Your instructions: Your result should be every line of the records below that contains the word "bowling".

(Records from a data collection)
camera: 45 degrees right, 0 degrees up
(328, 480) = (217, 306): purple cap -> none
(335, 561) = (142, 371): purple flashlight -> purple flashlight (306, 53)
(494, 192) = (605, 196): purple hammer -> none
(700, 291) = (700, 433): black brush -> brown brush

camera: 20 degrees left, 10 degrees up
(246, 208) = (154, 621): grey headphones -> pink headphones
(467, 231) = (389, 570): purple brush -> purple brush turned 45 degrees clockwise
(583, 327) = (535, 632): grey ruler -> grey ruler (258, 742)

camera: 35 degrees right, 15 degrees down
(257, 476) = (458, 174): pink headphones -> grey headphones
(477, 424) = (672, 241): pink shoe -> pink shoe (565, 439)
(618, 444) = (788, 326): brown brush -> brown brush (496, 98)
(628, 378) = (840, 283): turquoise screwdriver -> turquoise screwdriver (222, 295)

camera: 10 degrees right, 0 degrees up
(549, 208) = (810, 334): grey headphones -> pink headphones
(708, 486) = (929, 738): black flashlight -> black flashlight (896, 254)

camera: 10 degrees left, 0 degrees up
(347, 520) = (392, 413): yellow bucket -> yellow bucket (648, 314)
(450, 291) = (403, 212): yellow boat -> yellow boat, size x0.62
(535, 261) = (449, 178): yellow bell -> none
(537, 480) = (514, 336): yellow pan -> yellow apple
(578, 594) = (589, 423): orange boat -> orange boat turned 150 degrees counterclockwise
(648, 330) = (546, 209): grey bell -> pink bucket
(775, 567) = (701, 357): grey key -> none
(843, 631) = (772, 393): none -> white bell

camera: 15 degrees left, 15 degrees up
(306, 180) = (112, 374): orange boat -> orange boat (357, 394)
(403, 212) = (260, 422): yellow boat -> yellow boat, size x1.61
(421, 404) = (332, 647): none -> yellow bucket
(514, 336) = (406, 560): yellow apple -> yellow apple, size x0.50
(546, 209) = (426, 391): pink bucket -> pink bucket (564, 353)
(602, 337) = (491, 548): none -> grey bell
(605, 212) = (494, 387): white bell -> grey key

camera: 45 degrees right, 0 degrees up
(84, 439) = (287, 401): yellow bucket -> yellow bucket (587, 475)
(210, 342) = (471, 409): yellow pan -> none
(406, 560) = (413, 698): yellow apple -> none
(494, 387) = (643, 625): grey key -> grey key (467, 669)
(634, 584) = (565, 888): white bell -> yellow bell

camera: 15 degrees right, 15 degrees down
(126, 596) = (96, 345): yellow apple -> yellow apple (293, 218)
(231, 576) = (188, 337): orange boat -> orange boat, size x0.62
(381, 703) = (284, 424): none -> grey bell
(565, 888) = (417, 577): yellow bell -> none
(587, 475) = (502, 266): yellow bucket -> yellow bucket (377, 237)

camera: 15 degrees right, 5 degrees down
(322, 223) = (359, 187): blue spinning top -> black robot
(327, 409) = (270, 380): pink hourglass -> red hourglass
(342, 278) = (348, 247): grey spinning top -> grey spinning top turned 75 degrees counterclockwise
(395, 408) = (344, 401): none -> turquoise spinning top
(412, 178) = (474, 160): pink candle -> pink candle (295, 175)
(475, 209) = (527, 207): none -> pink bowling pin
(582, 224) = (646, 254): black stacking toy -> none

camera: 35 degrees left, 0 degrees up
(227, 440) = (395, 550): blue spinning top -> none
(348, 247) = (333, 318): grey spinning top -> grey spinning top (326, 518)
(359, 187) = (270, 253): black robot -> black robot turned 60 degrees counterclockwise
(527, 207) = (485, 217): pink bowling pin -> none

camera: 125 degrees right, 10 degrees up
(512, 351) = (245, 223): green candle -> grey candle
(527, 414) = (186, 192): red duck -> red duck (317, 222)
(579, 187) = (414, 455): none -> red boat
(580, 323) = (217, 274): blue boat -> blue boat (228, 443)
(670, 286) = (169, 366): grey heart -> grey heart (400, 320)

Written response:
(475, 209) = (527, 207): none -> pink bowling pin
(527, 207) = (485, 217): pink bowling pin -> none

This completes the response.